DATA EXCERPTS Block Start
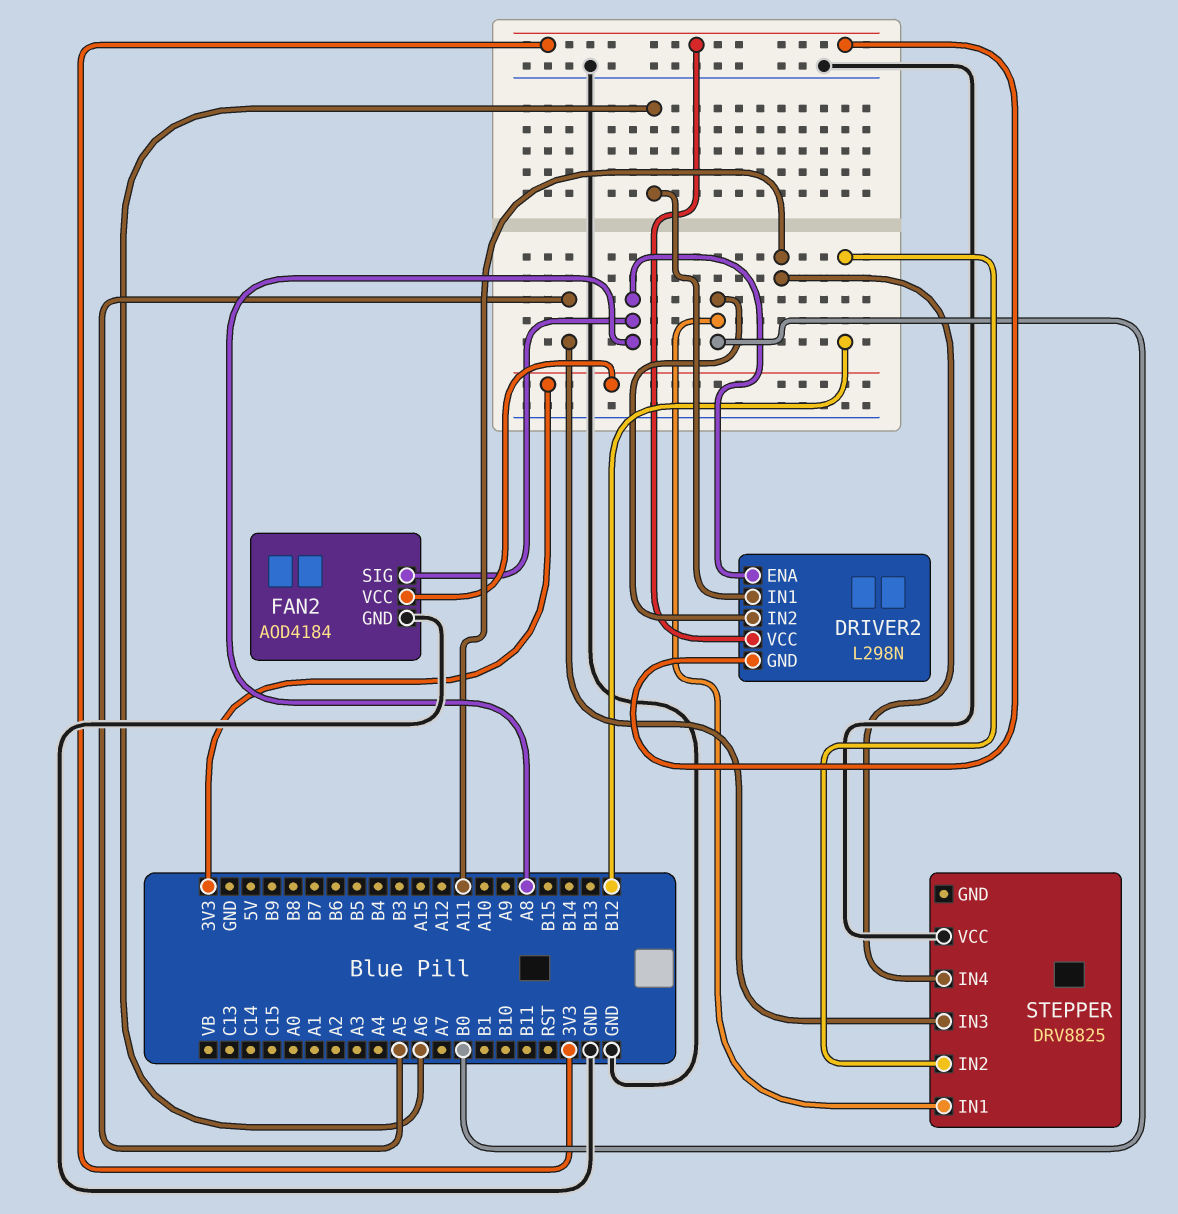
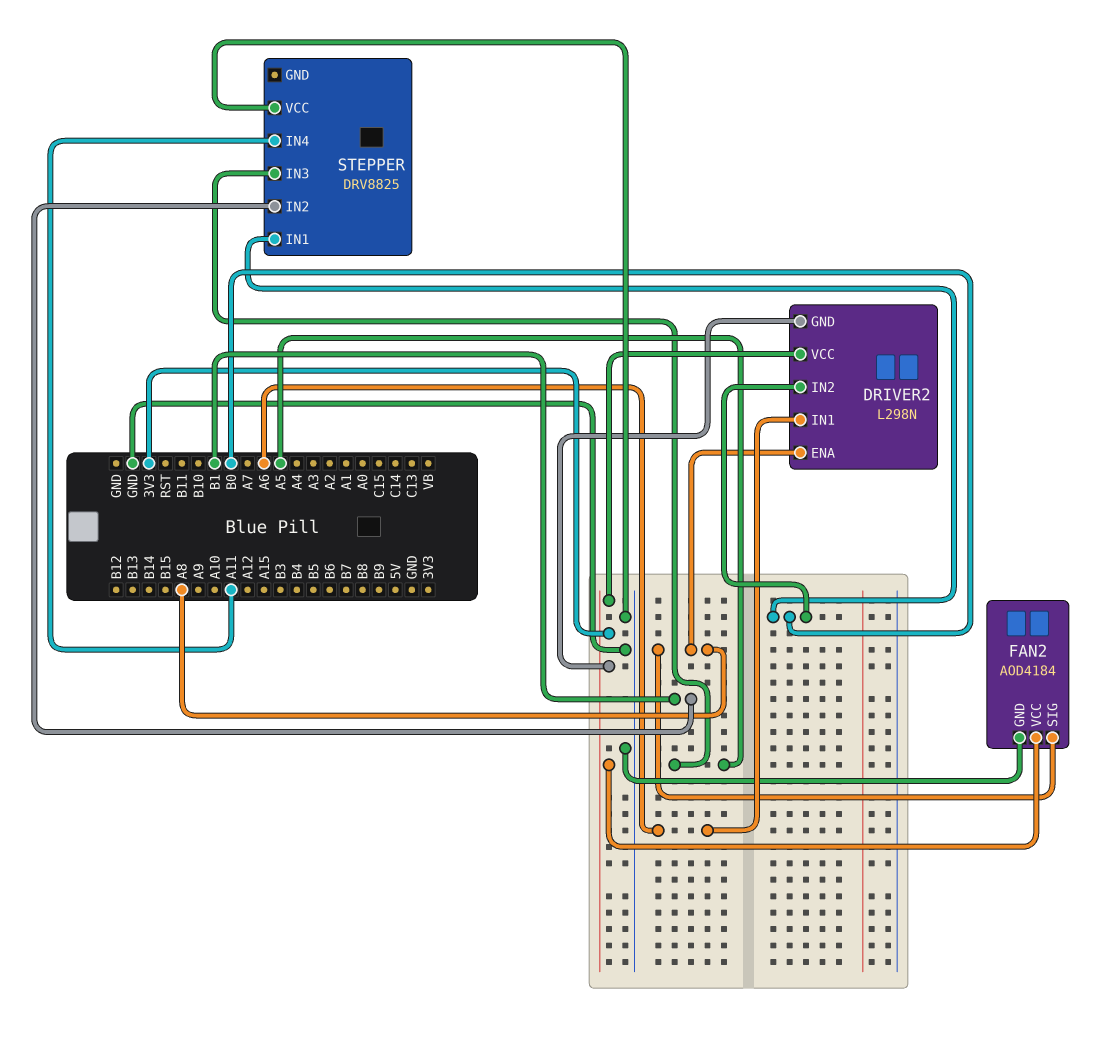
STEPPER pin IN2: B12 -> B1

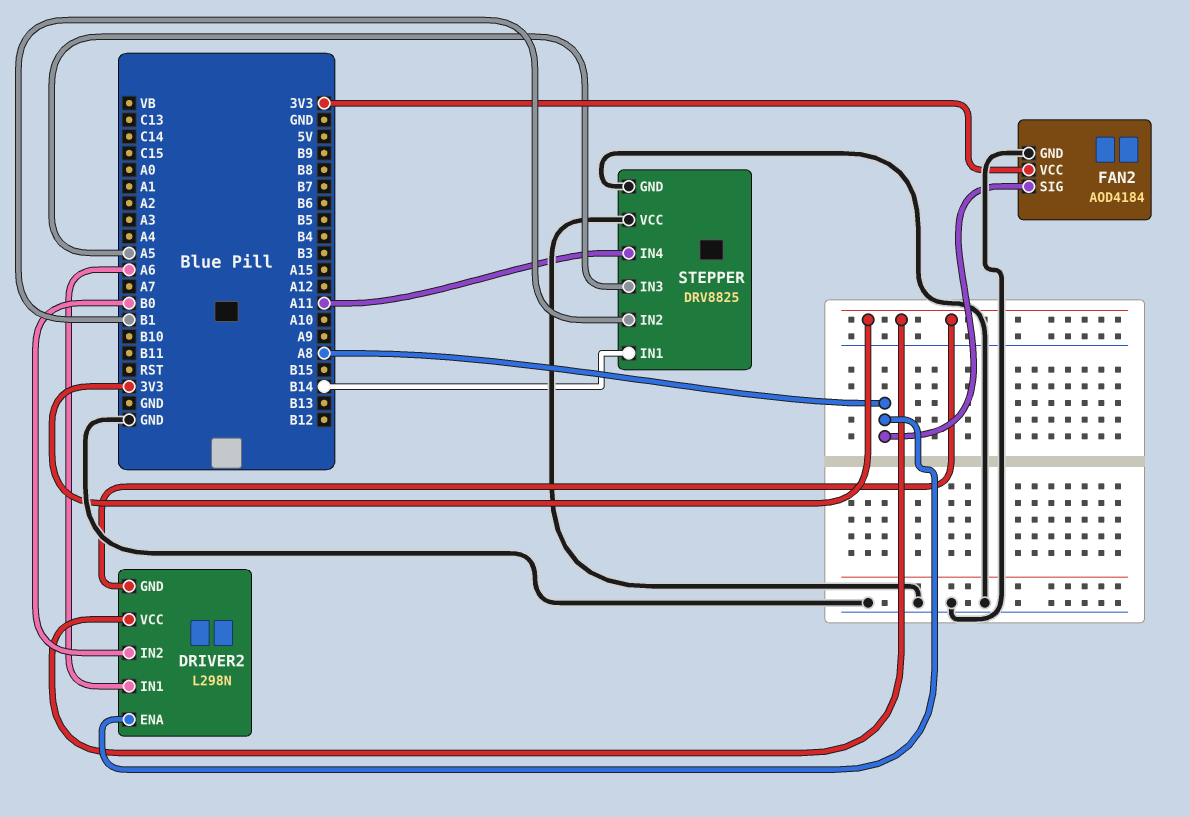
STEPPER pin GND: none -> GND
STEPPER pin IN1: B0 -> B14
DATA EXCERPTS Block End
DATA EXCERPTS Block Start
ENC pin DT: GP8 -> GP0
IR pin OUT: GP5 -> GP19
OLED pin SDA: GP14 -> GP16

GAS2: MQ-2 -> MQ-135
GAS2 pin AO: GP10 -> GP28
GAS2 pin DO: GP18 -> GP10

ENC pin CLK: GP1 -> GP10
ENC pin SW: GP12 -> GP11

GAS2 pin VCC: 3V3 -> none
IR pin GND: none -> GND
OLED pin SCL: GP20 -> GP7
DATA EXCERPTS Block End
:: WHAT TO WORK ON ::
Find how many lines of the listing hold "STEPPER" and give the number by itself.

:: ANSWER ::
3